## Task:
Word for word, restate the data that follows, omitting the images.

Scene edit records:
··········

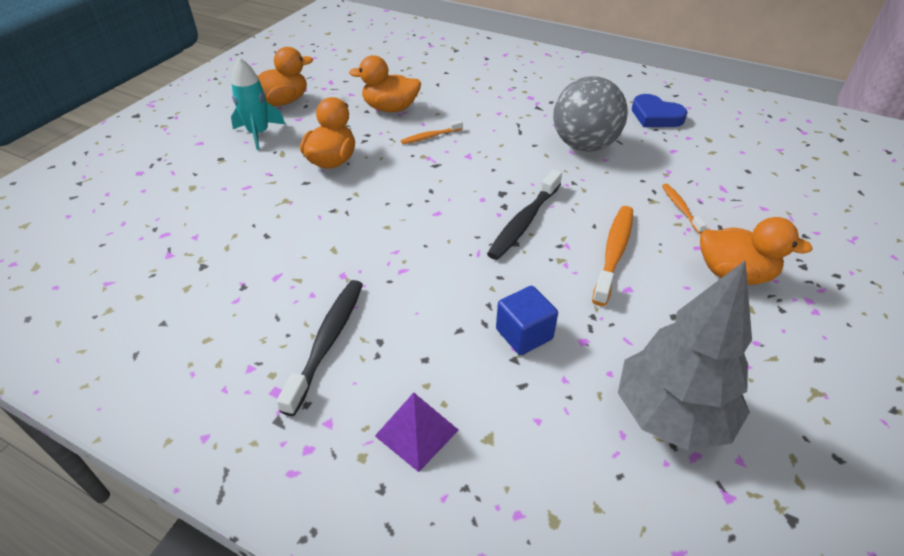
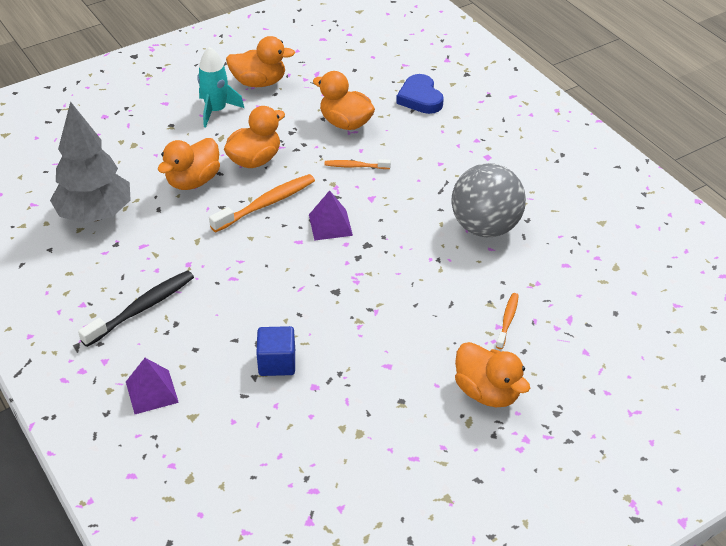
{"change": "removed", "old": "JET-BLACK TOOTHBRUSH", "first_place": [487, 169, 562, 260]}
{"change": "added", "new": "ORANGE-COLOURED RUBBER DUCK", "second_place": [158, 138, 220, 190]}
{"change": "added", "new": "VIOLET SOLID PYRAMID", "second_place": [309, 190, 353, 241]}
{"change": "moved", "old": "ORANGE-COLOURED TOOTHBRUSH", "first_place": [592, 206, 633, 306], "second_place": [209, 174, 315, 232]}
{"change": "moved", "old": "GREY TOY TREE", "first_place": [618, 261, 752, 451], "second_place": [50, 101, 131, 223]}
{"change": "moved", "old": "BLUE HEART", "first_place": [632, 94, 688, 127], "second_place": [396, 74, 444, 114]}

··········

## Expected answer:
{"change": "removed", "old": "JET-BLACK TOOTHBRUSH", "first_place": [487, 169, 562, 260]}
{"change": "added", "new": "ORANGE-COLOURED RUBBER DUCK", "second_place": [158, 138, 220, 190]}
{"change": "added", "new": "VIOLET SOLID PYRAMID", "second_place": [309, 190, 353, 241]}
{"change": "moved", "old": "ORANGE-COLOURED TOOTHBRUSH", "first_place": [592, 206, 633, 306], "second_place": [209, 174, 315, 232]}
{"change": "moved", "old": "GREY TOY TREE", "first_place": [618, 261, 752, 451], "second_place": [50, 101, 131, 223]}
{"change": "moved", "old": "BLUE HEART", "first_place": [632, 94, 688, 127], "second_place": [396, 74, 444, 114]}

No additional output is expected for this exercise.